◆ DESCRIPTION OF THE TASK ◆
Which of the lines in the records below hold the string "flashlight"? Copy every one of them.

◆ THE DATA ◆
......

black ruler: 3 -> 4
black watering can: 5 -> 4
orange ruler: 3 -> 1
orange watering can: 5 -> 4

......

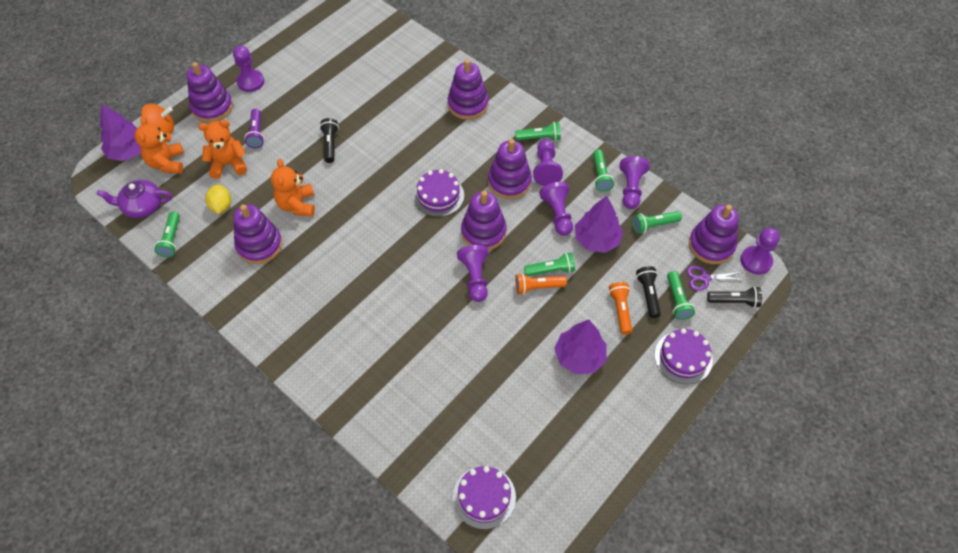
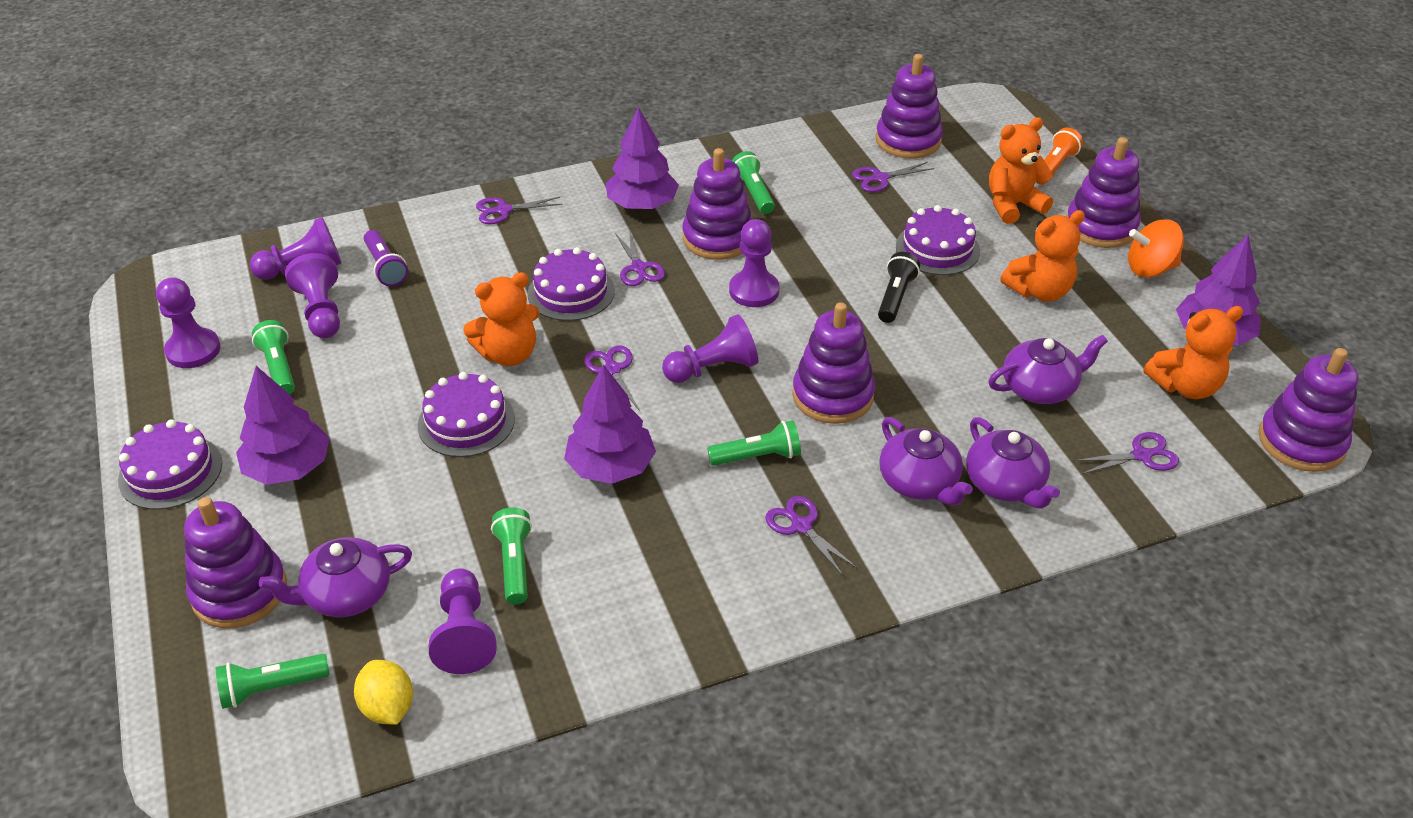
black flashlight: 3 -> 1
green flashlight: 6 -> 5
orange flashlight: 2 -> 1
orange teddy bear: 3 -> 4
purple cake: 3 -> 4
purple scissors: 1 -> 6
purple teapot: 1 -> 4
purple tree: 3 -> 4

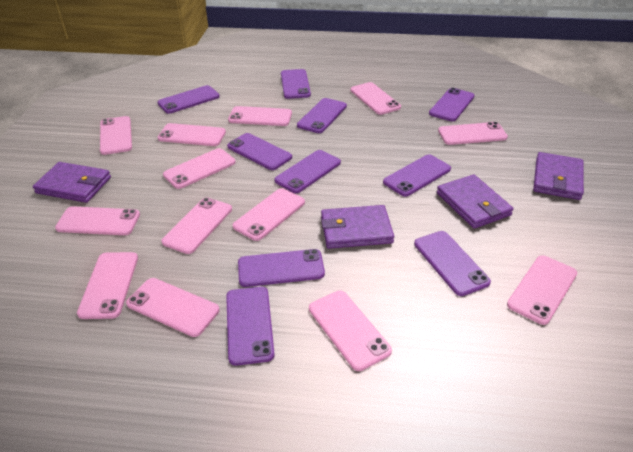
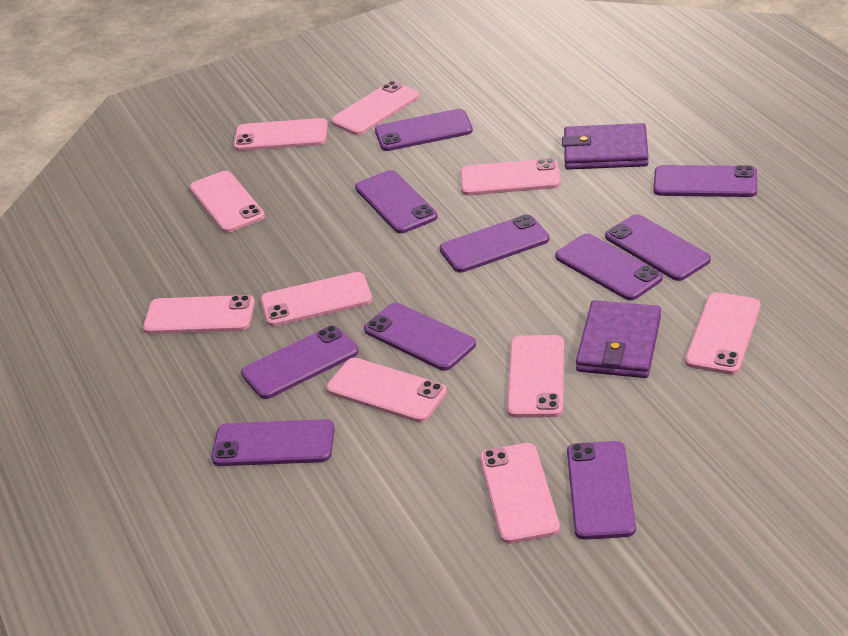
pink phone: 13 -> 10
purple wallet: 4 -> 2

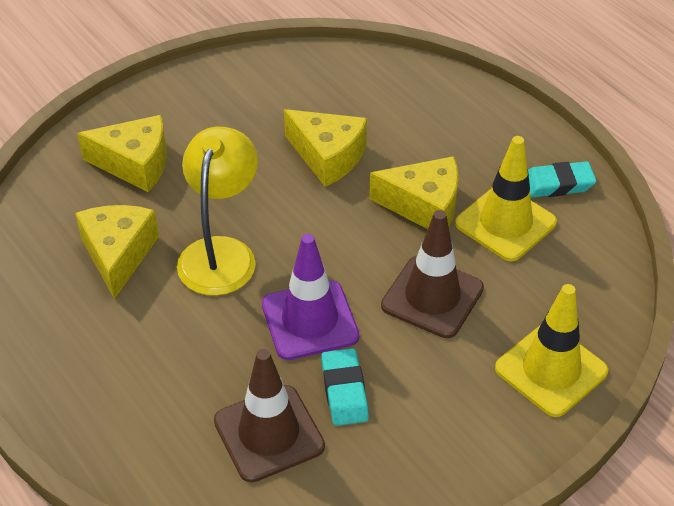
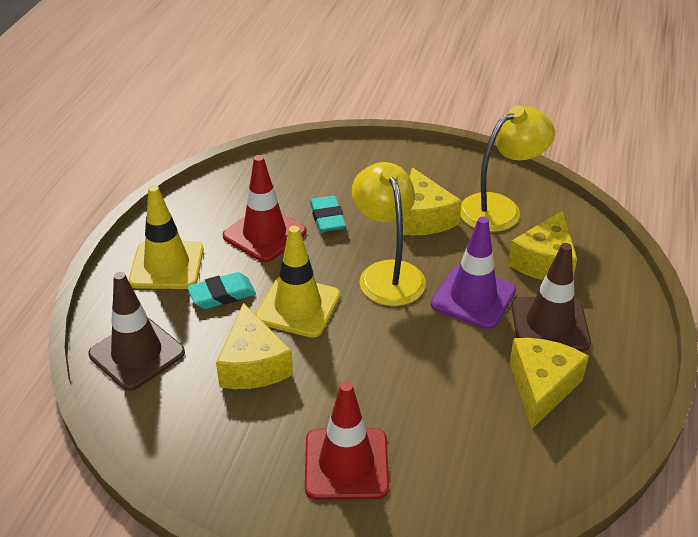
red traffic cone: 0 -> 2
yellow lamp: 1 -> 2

......

◆ TASK SOLUTION ◆
black flashlight: 3 -> 1
green flashlight: 6 -> 5
orange flashlight: 2 -> 1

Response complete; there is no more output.